Start of AVAILABLE DATA

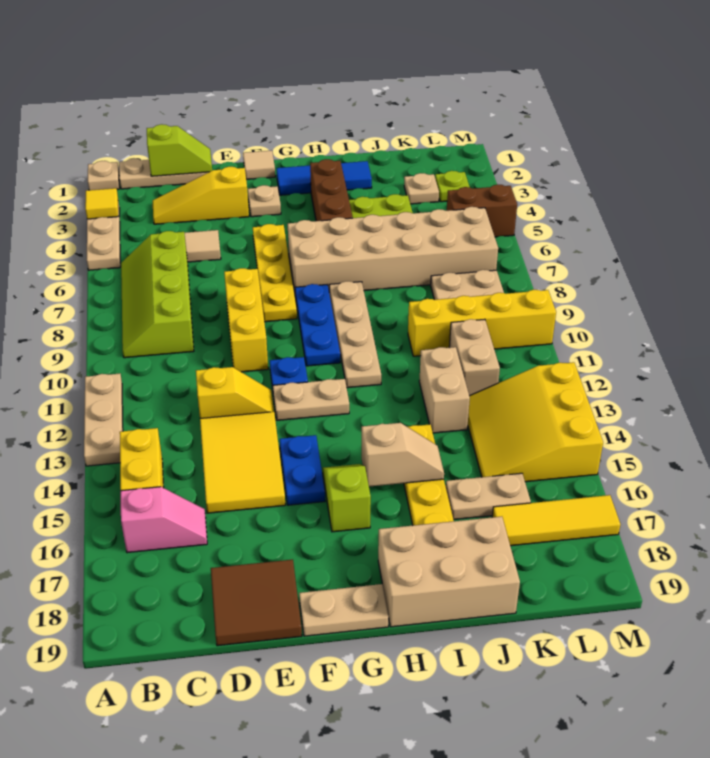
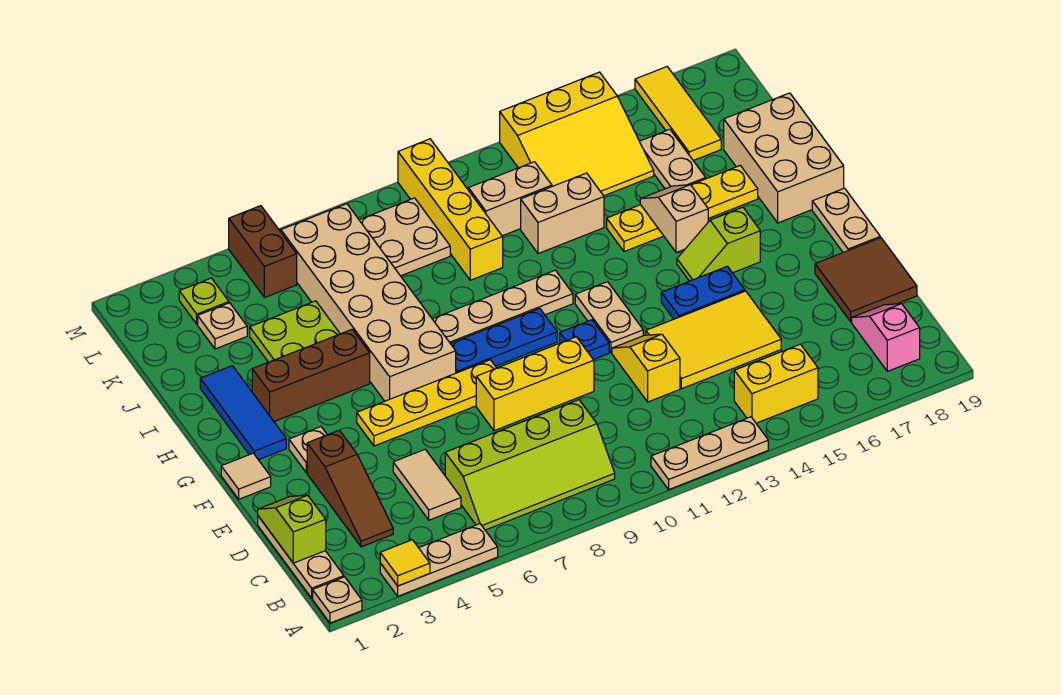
pink slope B16:C16 level 1 top B -> pink slope B18:C18 level 1 top B
yellow slope C3:E3 level 1 top E -> brown slope C3:E3 level 1 top E

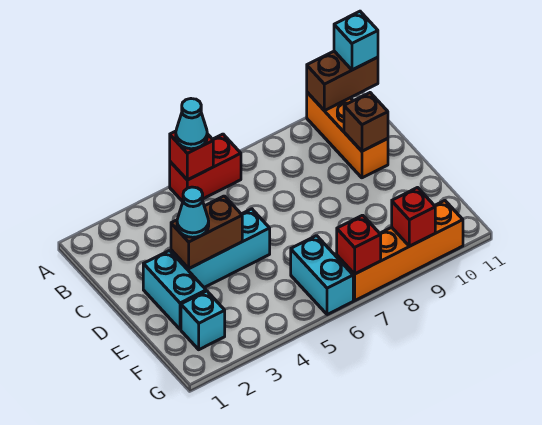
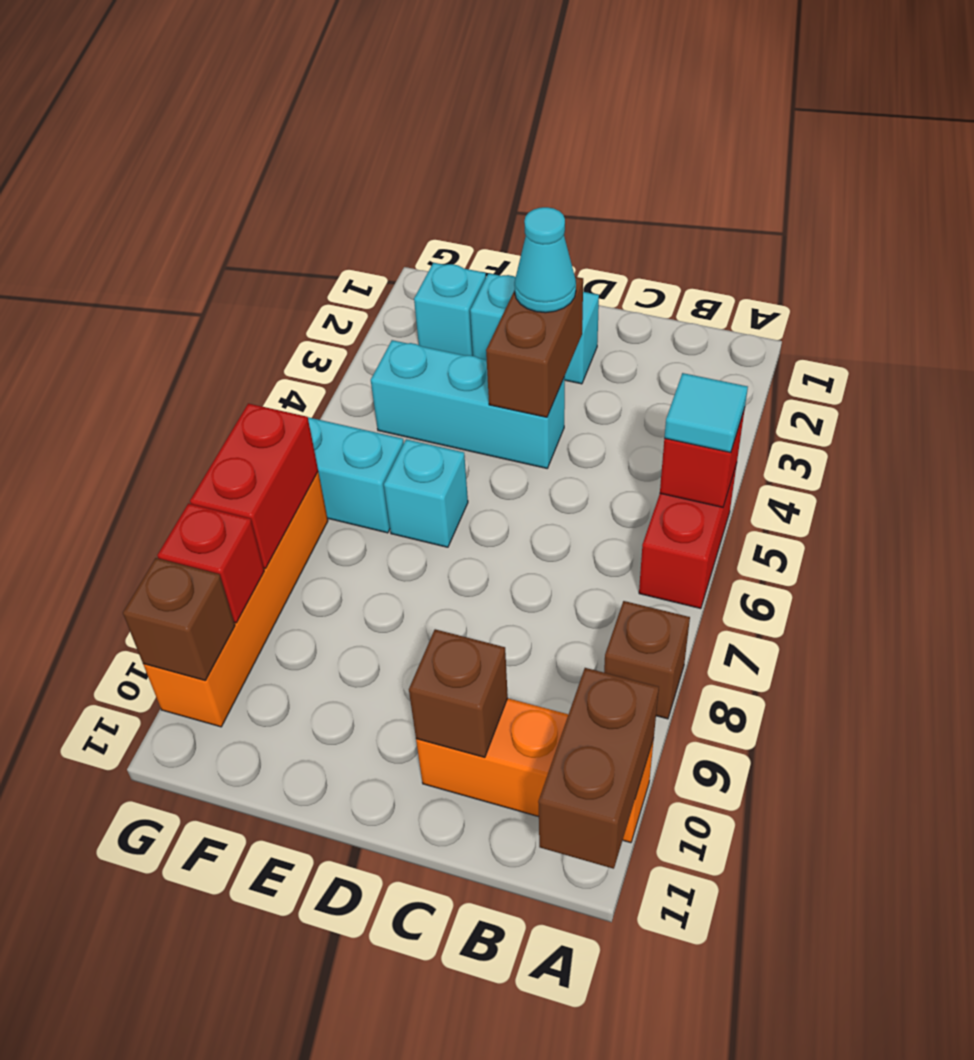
cyan cone A5 level 3 -> cyan tile A5 level 3
none -> brown brick A8 level 1
cyan brick A11 level 3 -> cyan brick E6 level 1
cyan brick D3:D5 level 1 -> cyan brick D4:F4 level 1
red brick G7 level 2 -> red brick G7:G8 level 2
none -> brown brick G10 level 2

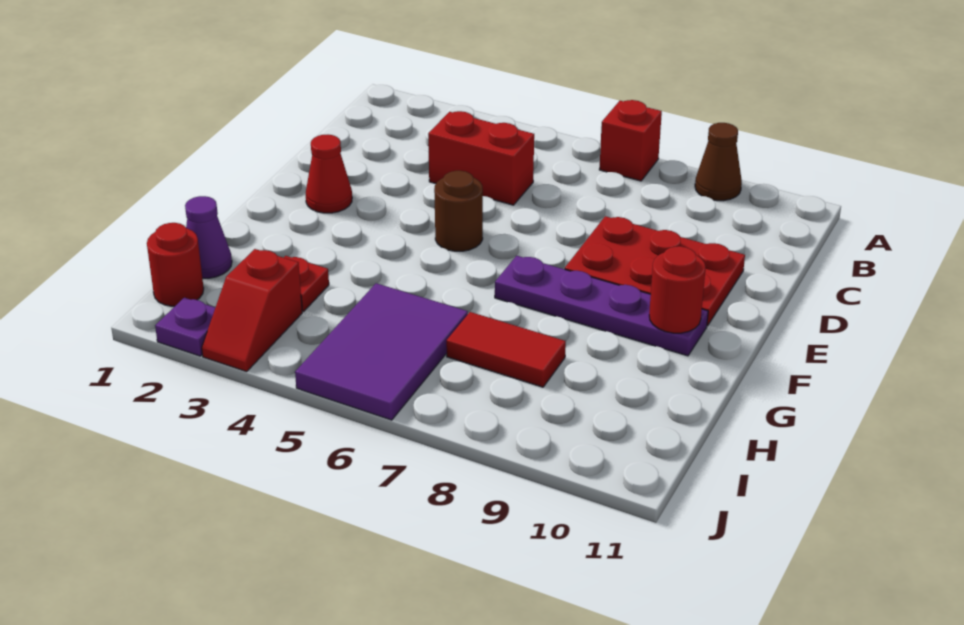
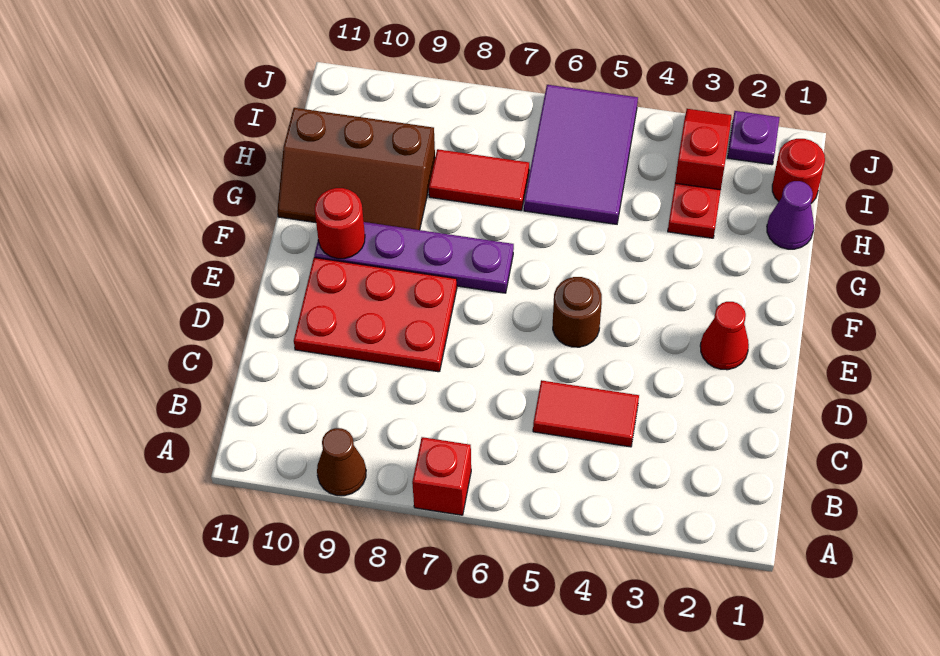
red brick C4:C5 level 1 -> red tile C4:C5 level 1
none -> brown slope G9:H11 level 1 top H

End of AVAILABLE DATA

● **DIRECTIONS FOR THIS TASK**: Lines from the one with "red brick C4:C5" through the last line of the listing above: return these exactly, and nothing else.

● **RESPONSE FOR THIS EXERCISE**:
red brick C4:C5 level 1 -> red tile C4:C5 level 1
none -> brown slope G9:H11 level 1 top H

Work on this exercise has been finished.